The range to repeat runs from the line with "TP1: none -> test point (AOUT)" to the last line below, both ends included; give it exactly and without pictures.

# Task input:
▬▬▬▬▬▬▬▬▬▬
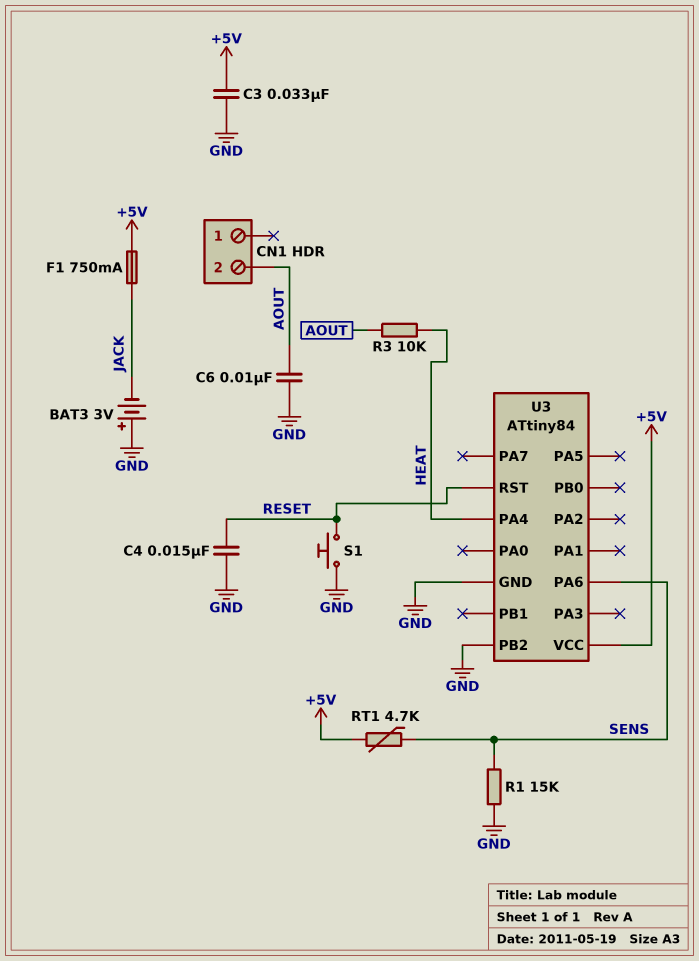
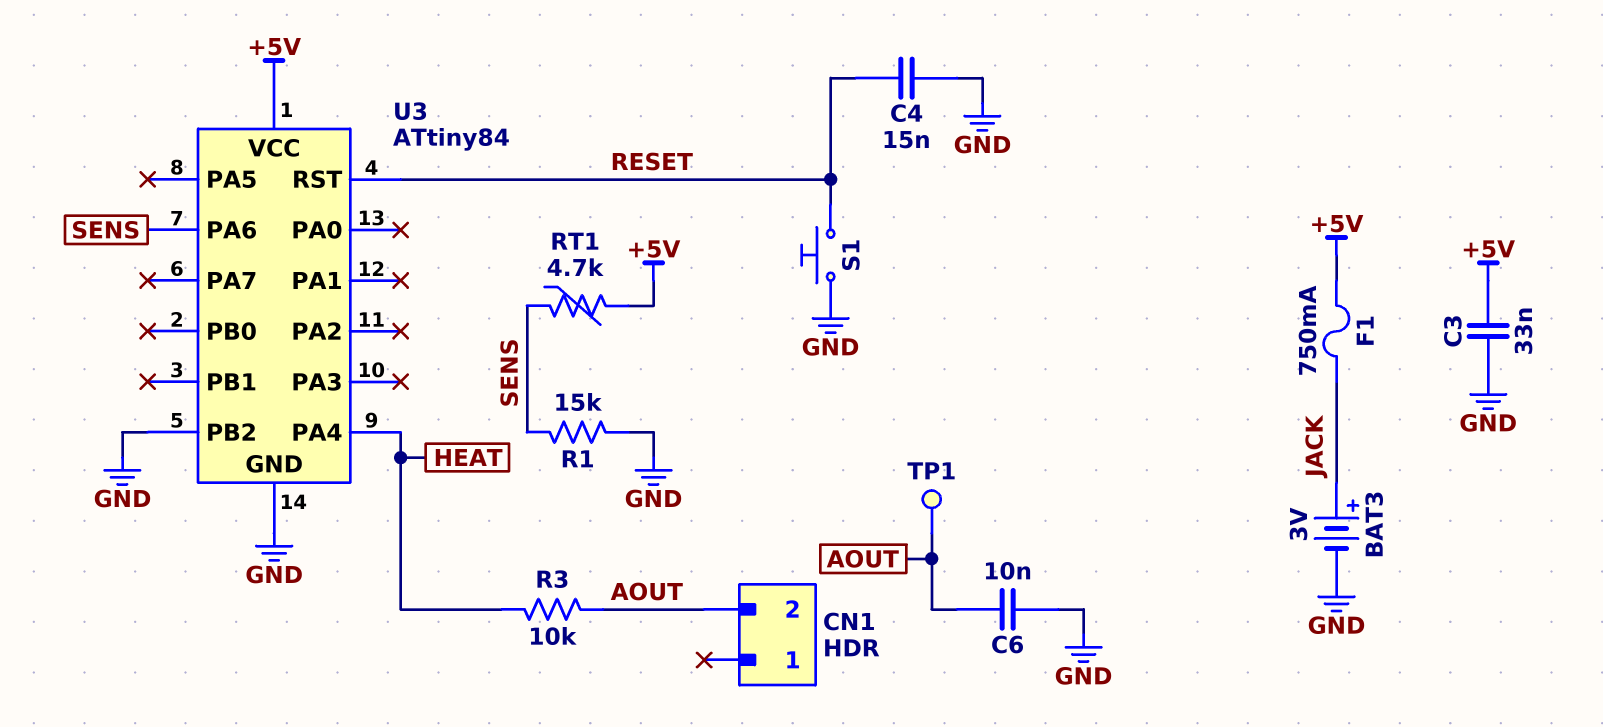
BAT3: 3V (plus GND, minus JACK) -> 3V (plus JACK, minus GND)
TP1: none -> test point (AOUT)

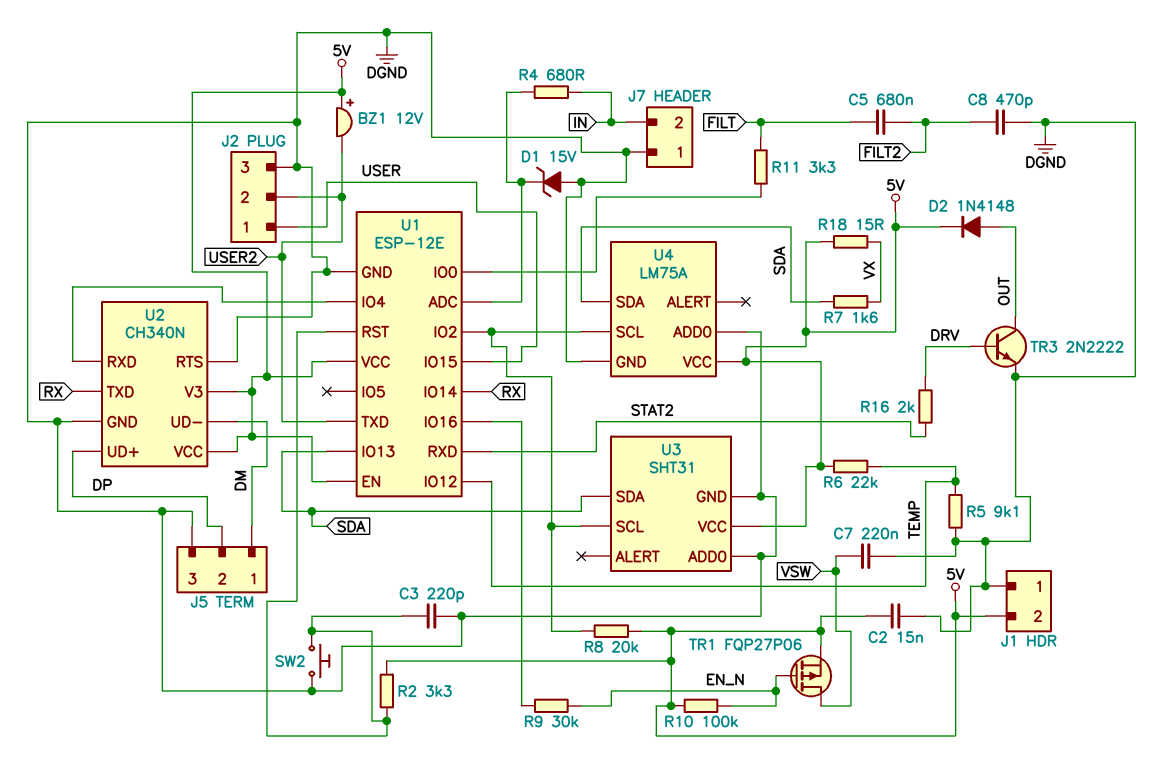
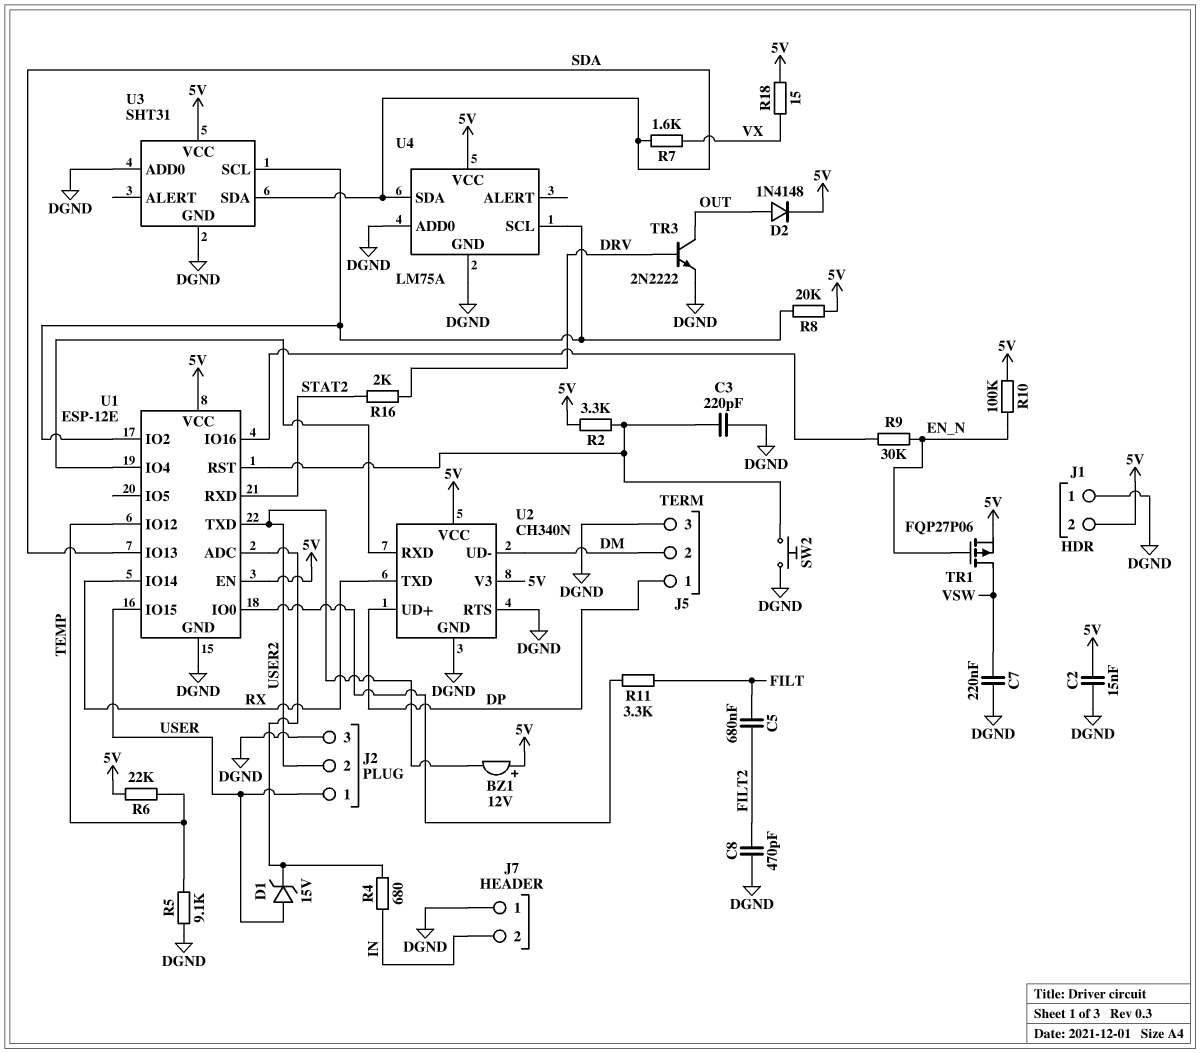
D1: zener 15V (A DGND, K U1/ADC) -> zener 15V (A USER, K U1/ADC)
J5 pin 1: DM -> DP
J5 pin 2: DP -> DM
▬▬▬▬▬▬▬▬▬▬
# Response box:
TP1: none -> test point (AOUT)

D1: zener 15V (A DGND, K U1/ADC) -> zener 15V (A USER, K U1/ADC)
J5 pin 1: DM -> DP
J5 pin 2: DP -> DM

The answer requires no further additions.